Supplied records START

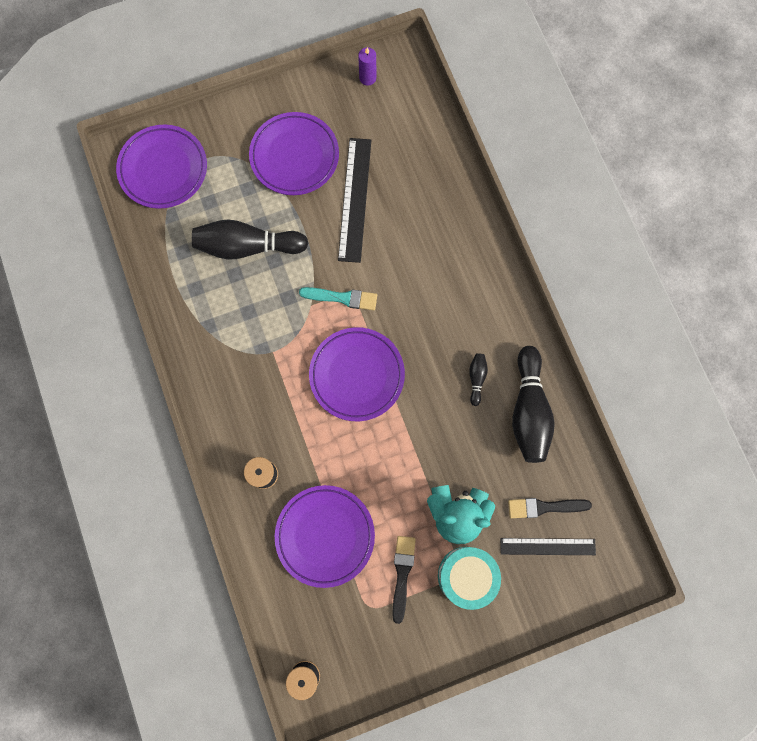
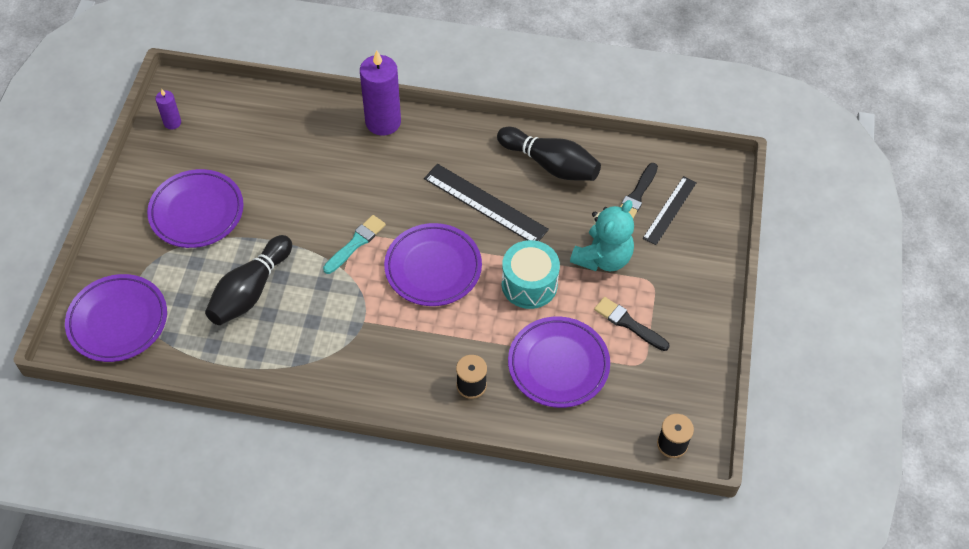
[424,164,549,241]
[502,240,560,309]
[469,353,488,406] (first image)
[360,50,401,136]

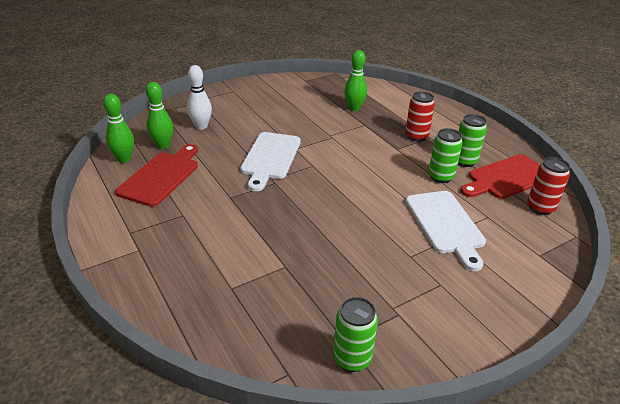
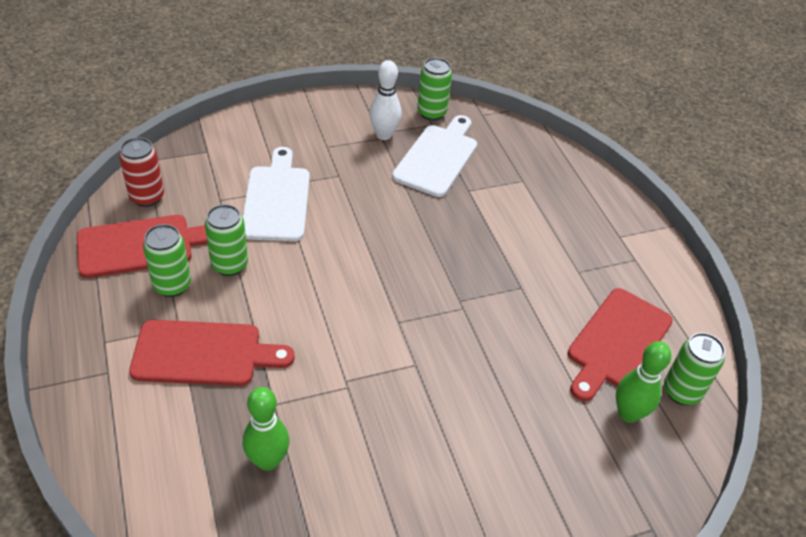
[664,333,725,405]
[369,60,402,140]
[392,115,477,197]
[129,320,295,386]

Supplied records END

**Task**
Restate the records word for word, omitting images.

**Answer below**
[424,164,549,241]
[502,240,560,309]
[469,353,488,406] (first image)
[360,50,401,136]

[664,333,725,405]
[369,60,402,140]
[392,115,477,197]
[129,320,295,386]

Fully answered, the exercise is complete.